» **WHAT THE TASK ASKS**: Copy every entry exactly as it reads and exclude whatever pictures appear.

» **EXTRACTED RECORDS**:

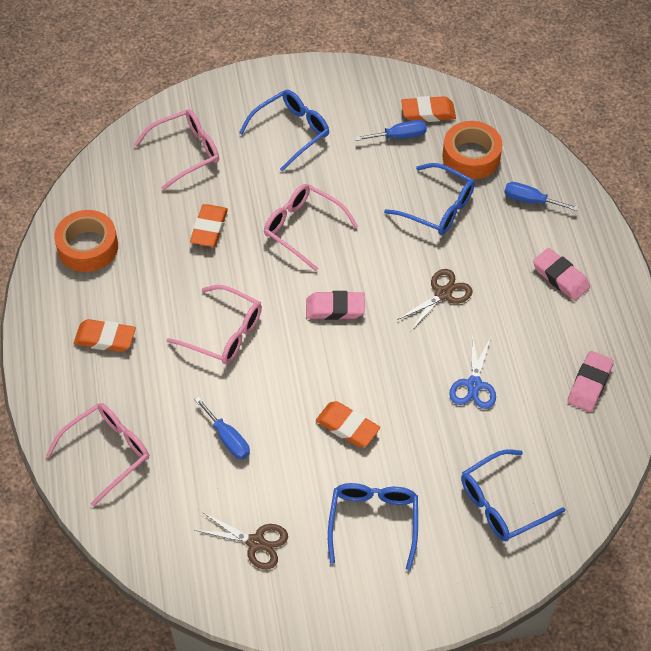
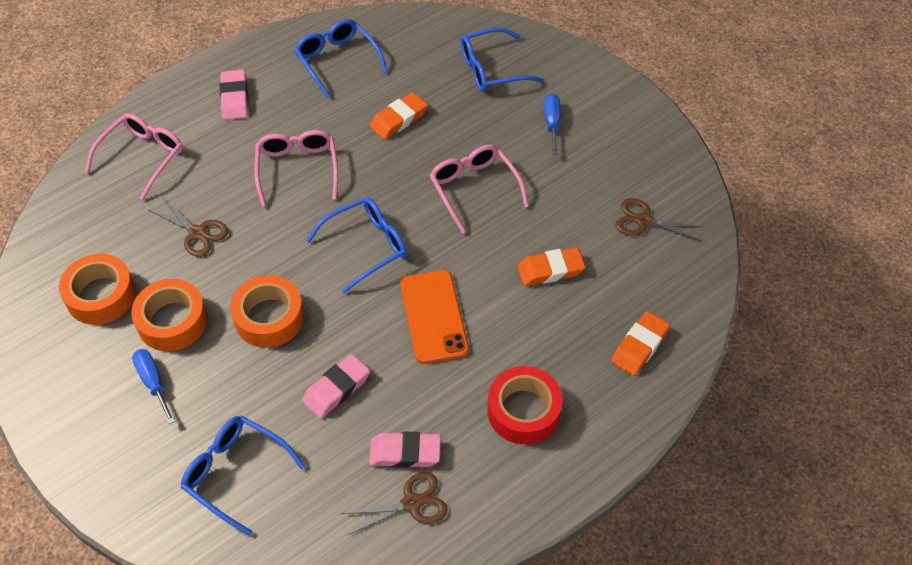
blue scissors: 1 -> 0
blue screwdriver: 3 -> 2
brown scissors: 2 -> 3
orange eraser: 4 -> 3
orange phone: 0 -> 1
orange tape: 2 -> 3
pink glasses: 4 -> 3
red tape: 0 -> 1

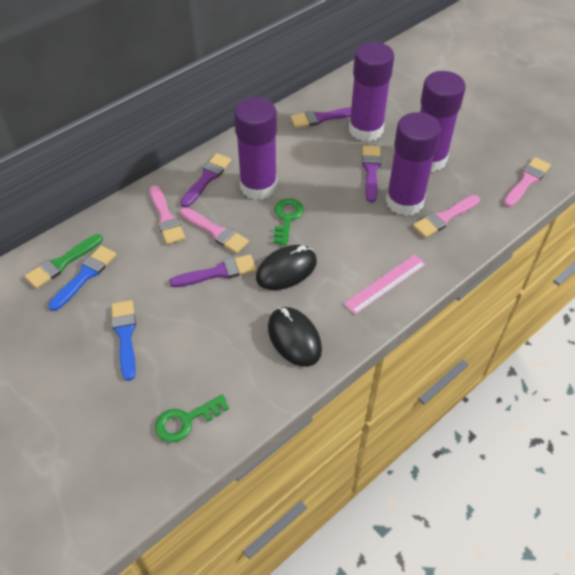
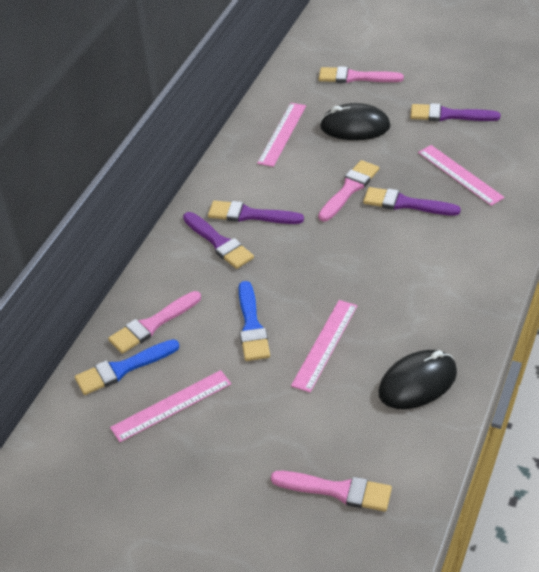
green brush: 1 -> 0
green key: 2 -> 0
pink ruler: 1 -> 4
purple glue stick: 4 -> 0

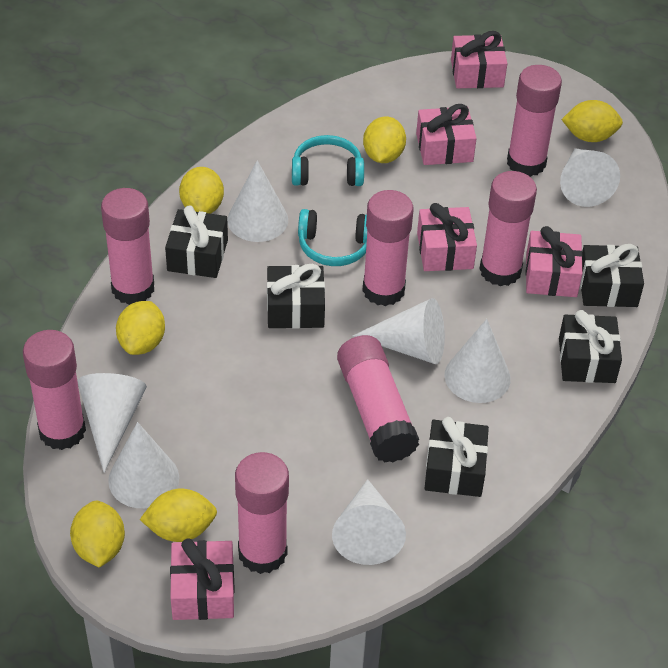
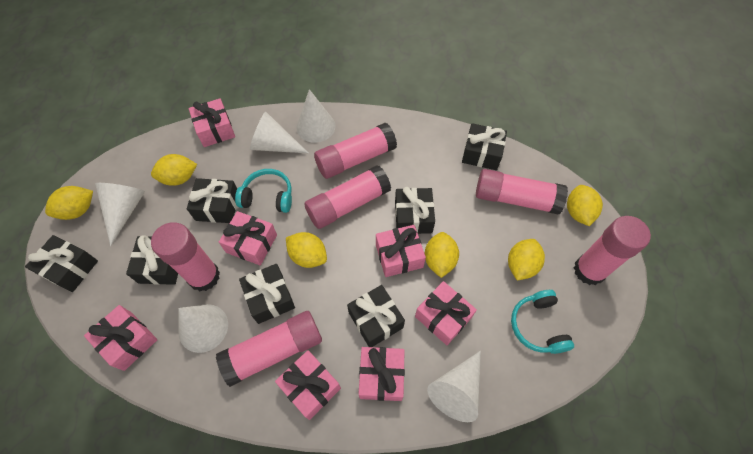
black gift: 5 -> 7
pink gift: 5 -> 7
pink glue stick: 7 -> 6
white cone: 7 -> 5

» **RESULT FOR THIS EXERCISE**:
blue scissors: 1 -> 0
blue screwdriver: 3 -> 2
brown scissors: 2 -> 3
orange eraser: 4 -> 3
orange phone: 0 -> 1
orange tape: 2 -> 3
pink glasses: 4 -> 3
red tape: 0 -> 1

green brush: 1 -> 0
green key: 2 -> 0
pink ruler: 1 -> 4
purple glue stick: 4 -> 0

black gift: 5 -> 7
pink gift: 5 -> 7
pink glue stick: 7 -> 6
white cone: 7 -> 5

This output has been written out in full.